> WHAT THE TASK REQUIRES: Leaving out all pictures, write down exactly the lines from the one containing "C14: 150nF (U3/in+, VC) -> 470nF (U3/in+, VC)" through the last line of the material.

SUPPLIED DATA START

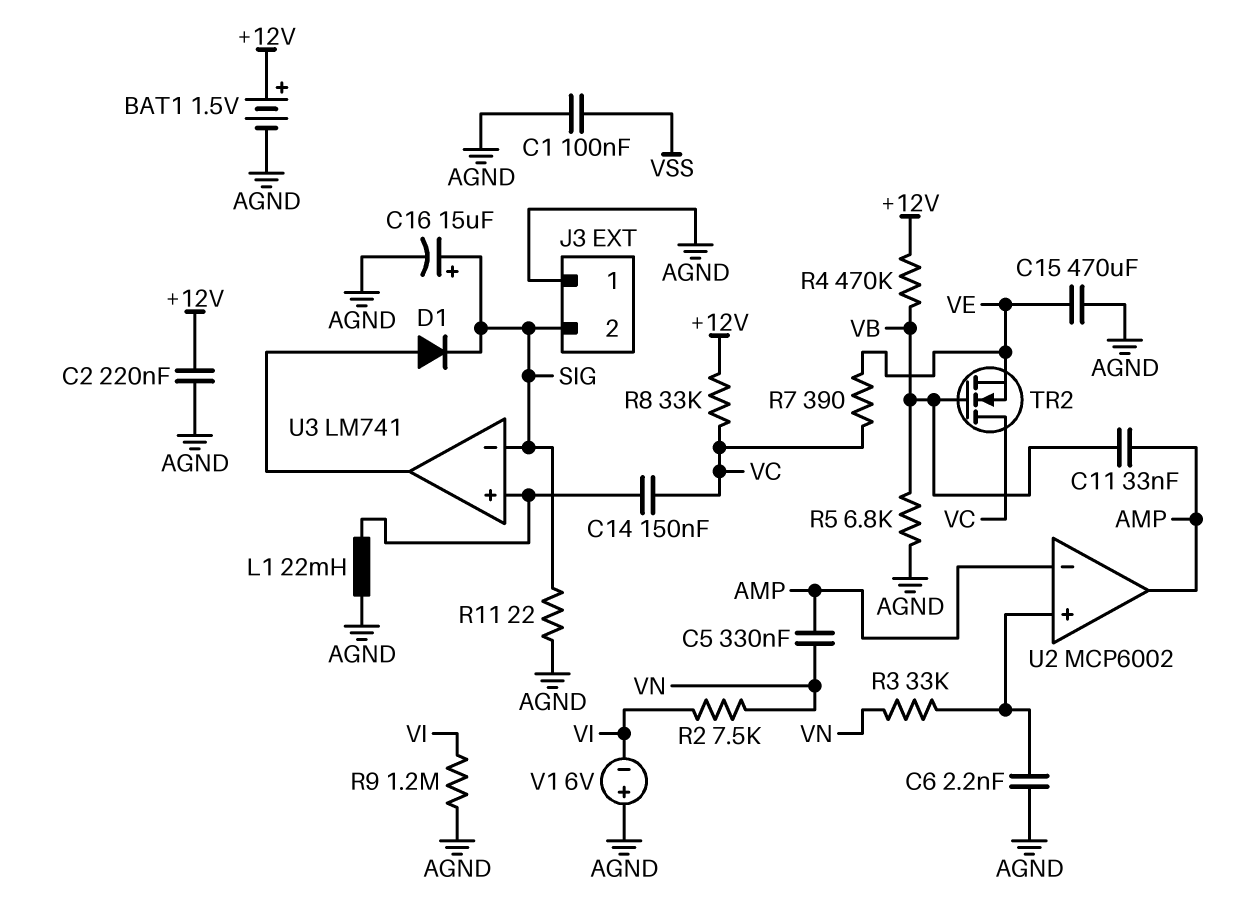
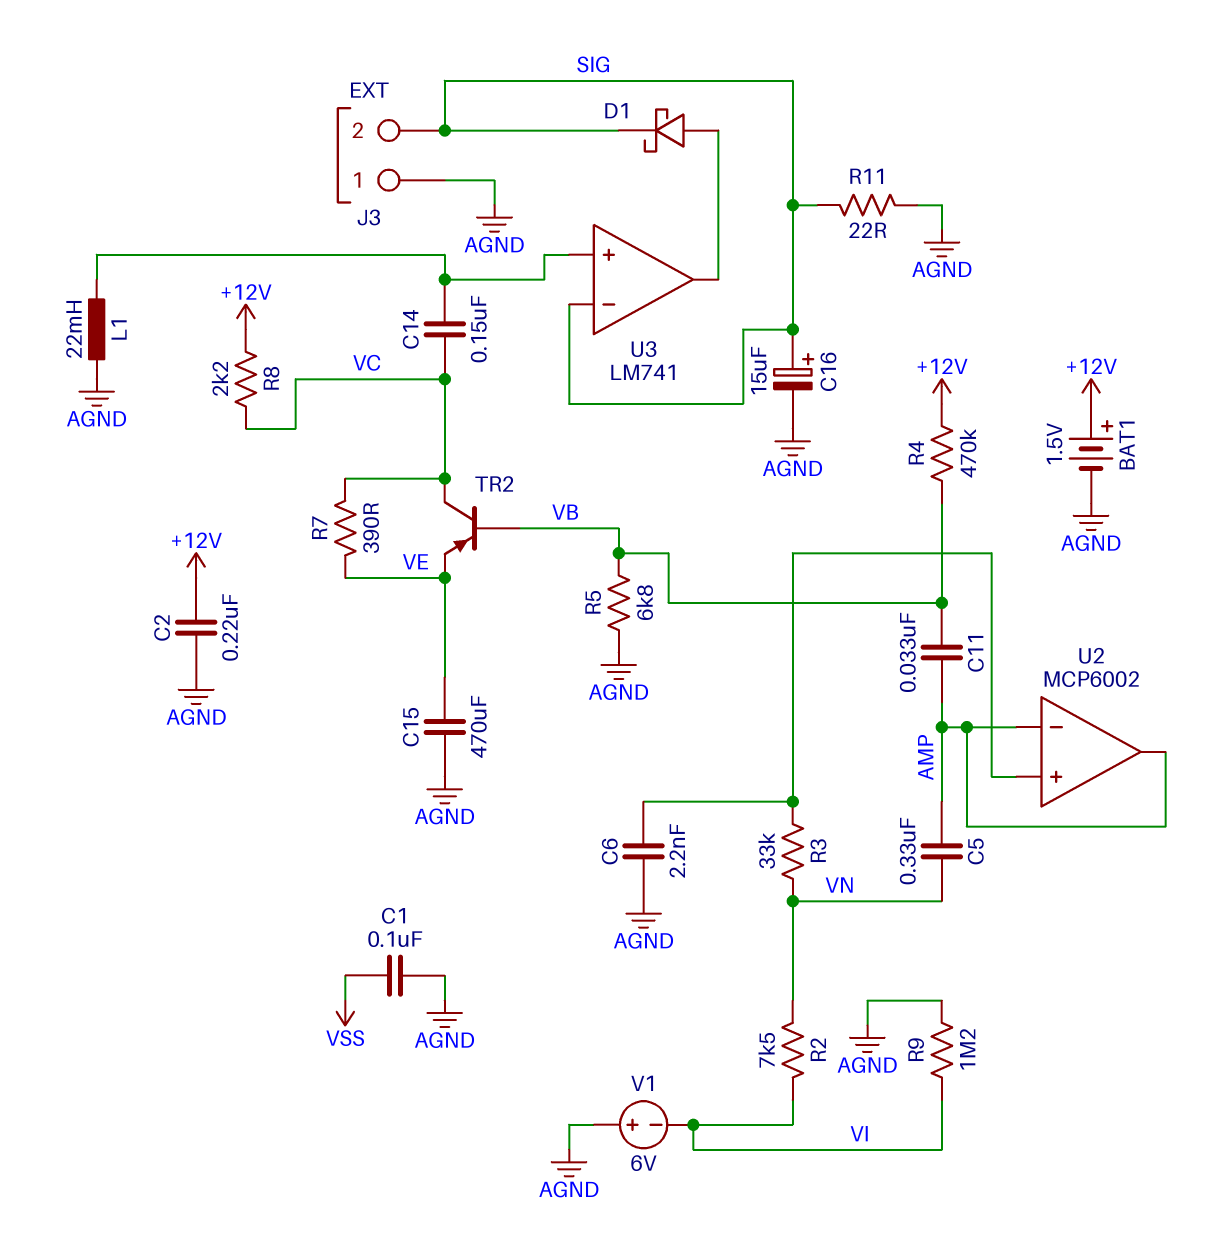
D1: diode (A U3/out, K SIG) -> schottky (A U3/out, K SIG)
R8: 33k (+12V, VC) -> 2.2k (+12V, VC)
TR2: NMOS (G VB, D VC, S VE) -> PNP (B VB, C VC, E VE)

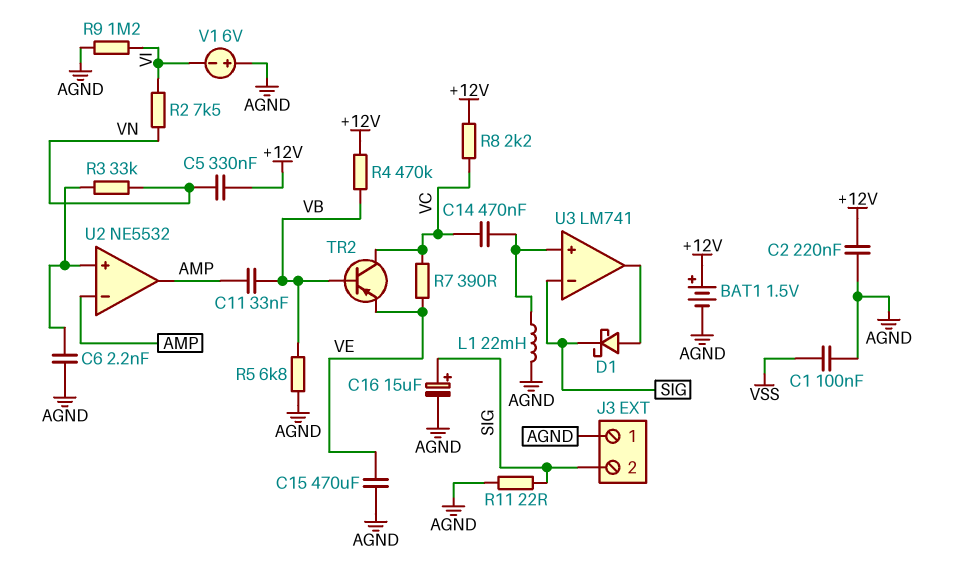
C5: 330nF (AMP, VN) -> 330nF (+12V, VN)
C14: 150nF (U3/in+, VC) -> 470nF (U3/in+, VC)
U2: MCP6002 -> NE5532

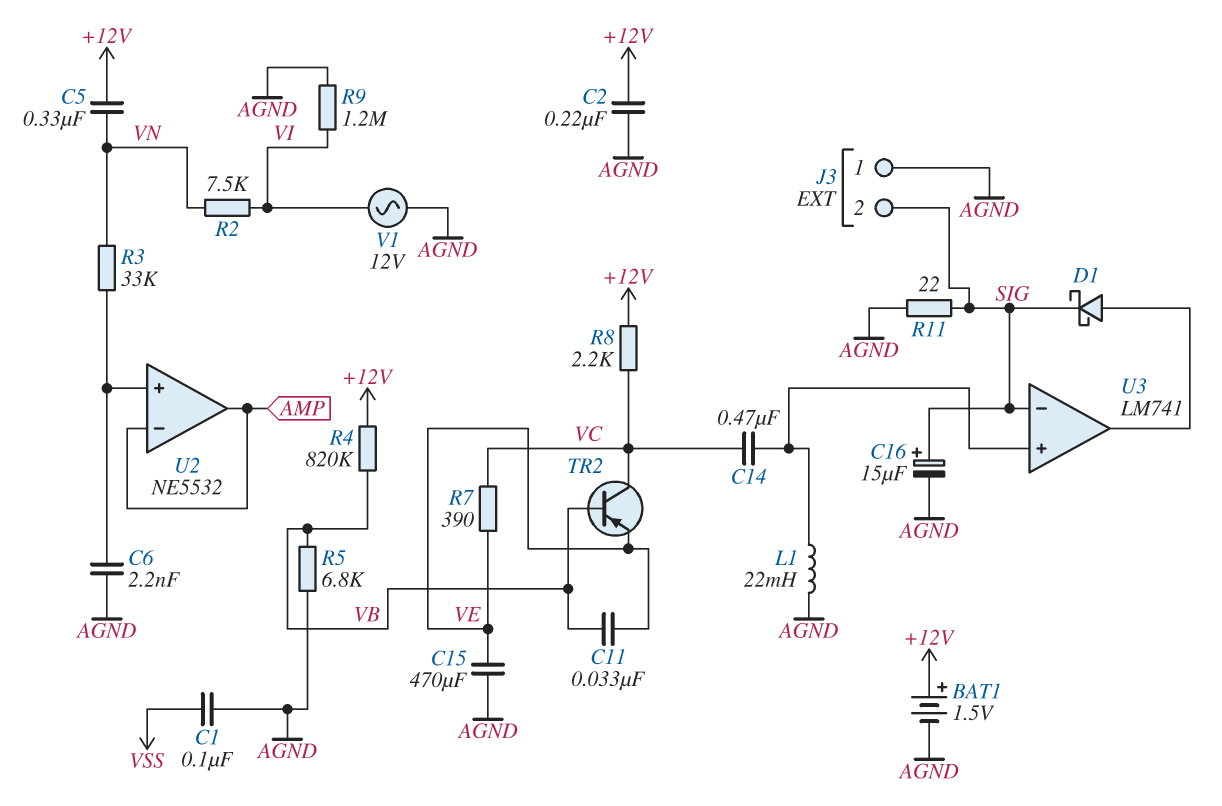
C11: 33nF (AMP, VB) -> 33nF (VB, VE)
R4: 470k (+12V, VB) -> 820k (+12V, VB)
V1: 6V (plus AGND, minus VI) -> AC 12V (AGND, VI)

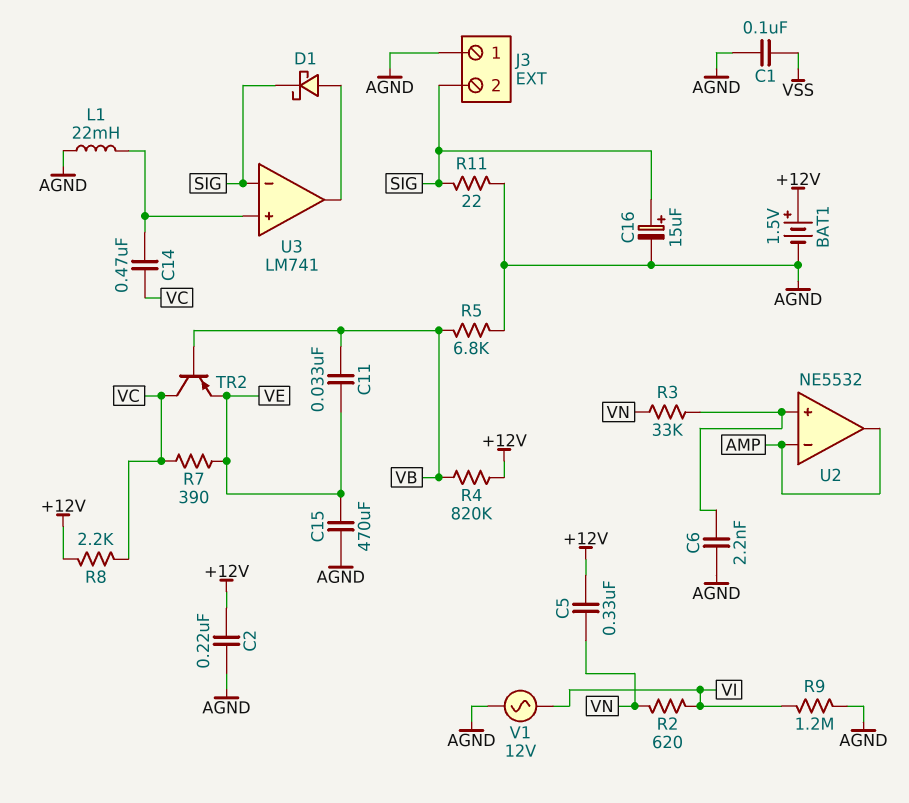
R2: 7.5k (VI, VN) -> 620 (VI, VN)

SUPPLIED DATA END

> SOLUTION TO THIS EXERCISE:
C14: 150nF (U3/in+, VC) -> 470nF (U3/in+, VC)
U2: MCP6002 -> NE5532

C11: 33nF (AMP, VB) -> 33nF (VB, VE)
R4: 470k (+12V, VB) -> 820k (+12V, VB)
V1: 6V (plus AGND, minus VI) -> AC 12V (AGND, VI)

R2: 7.5k (VI, VN) -> 620 (VI, VN)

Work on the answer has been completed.